# TASK ITEM
Pick out each line below containing "none".

# RECORDS SHOWN
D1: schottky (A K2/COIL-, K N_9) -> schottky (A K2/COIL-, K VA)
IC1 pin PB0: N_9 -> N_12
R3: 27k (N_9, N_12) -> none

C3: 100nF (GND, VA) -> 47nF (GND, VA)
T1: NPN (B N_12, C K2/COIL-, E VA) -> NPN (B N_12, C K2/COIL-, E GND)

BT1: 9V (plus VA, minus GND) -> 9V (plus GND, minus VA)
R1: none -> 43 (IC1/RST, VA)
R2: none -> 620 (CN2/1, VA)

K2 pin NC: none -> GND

...

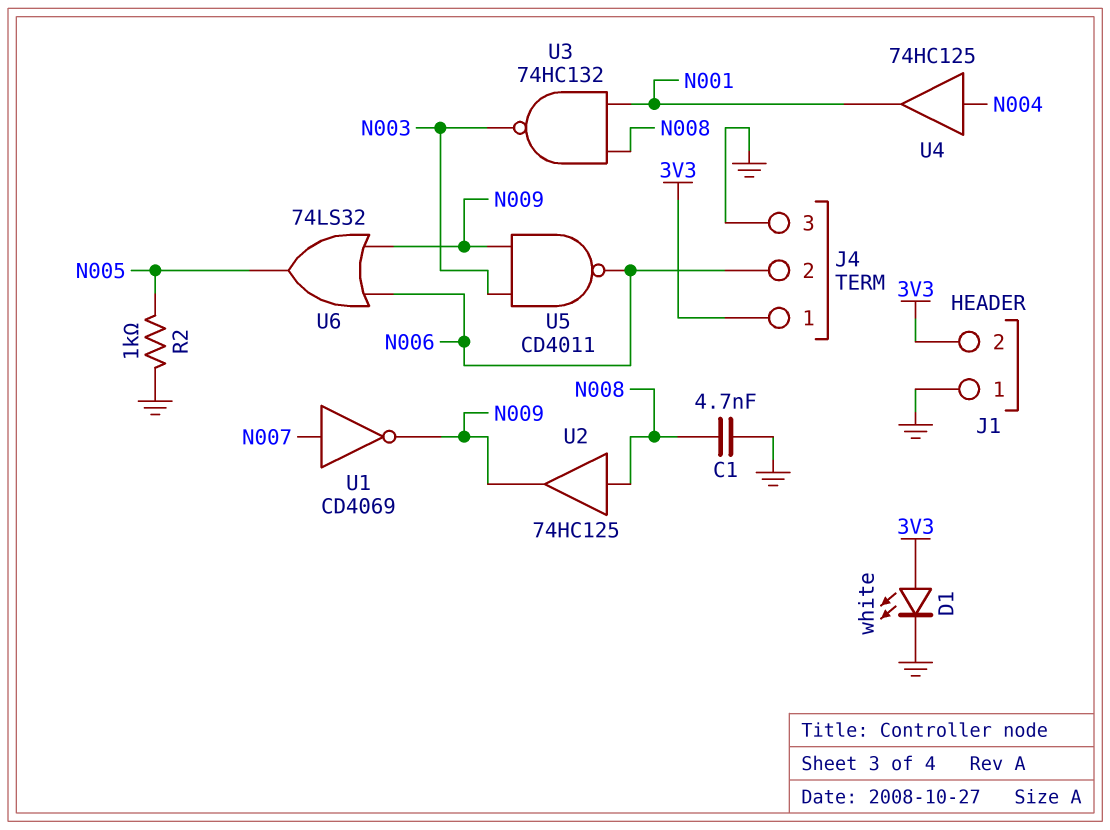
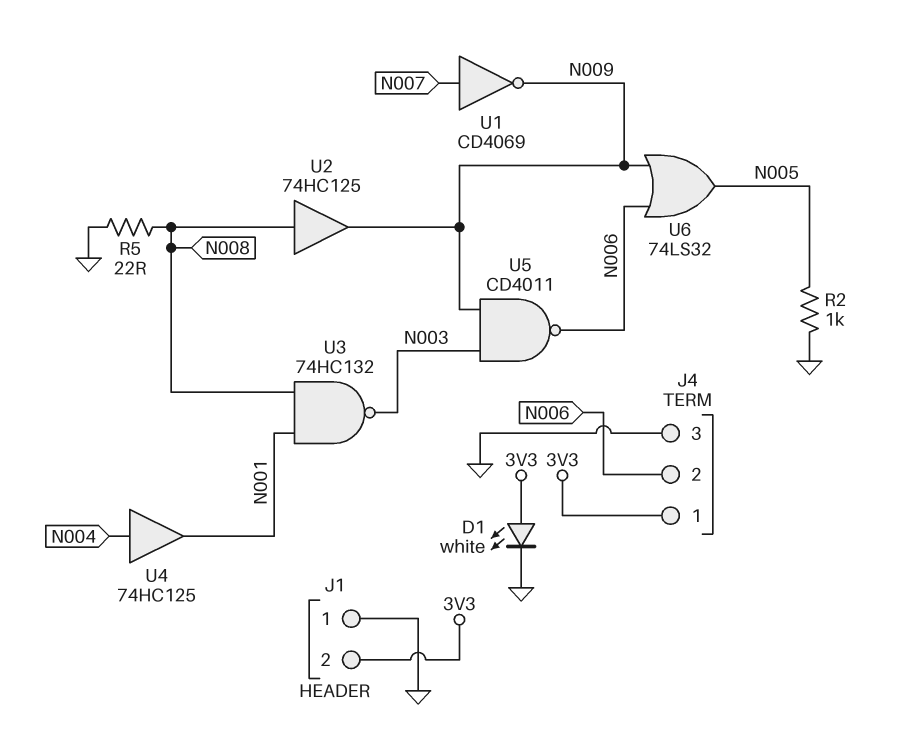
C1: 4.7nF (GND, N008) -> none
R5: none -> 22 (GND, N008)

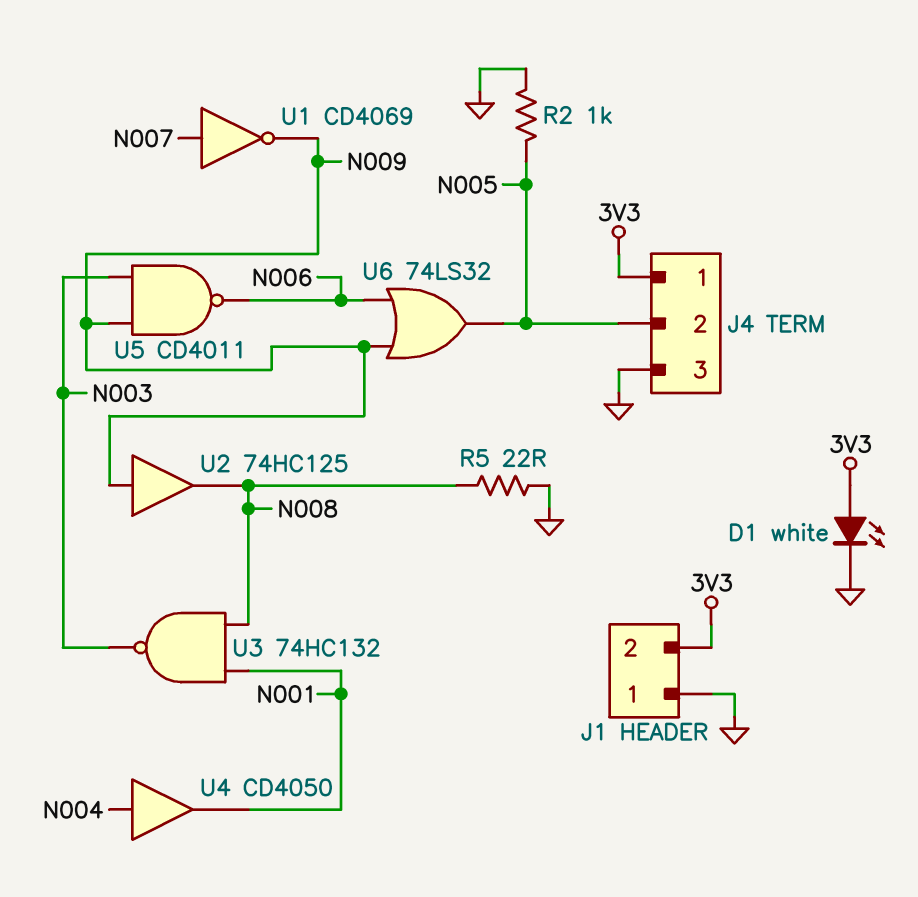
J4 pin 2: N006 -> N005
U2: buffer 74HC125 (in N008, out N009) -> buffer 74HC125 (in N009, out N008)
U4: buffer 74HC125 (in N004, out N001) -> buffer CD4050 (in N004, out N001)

# FINISHED EXERCISE
R3: 27k (N_9, N_12) -> none
R1: none -> 43 (IC1/RST, VA)
R2: none -> 620 (CN2/1, VA)
K2 pin NC: none -> GND
C1: 4.7nF (GND, N008) -> none
R5: none -> 22 (GND, N008)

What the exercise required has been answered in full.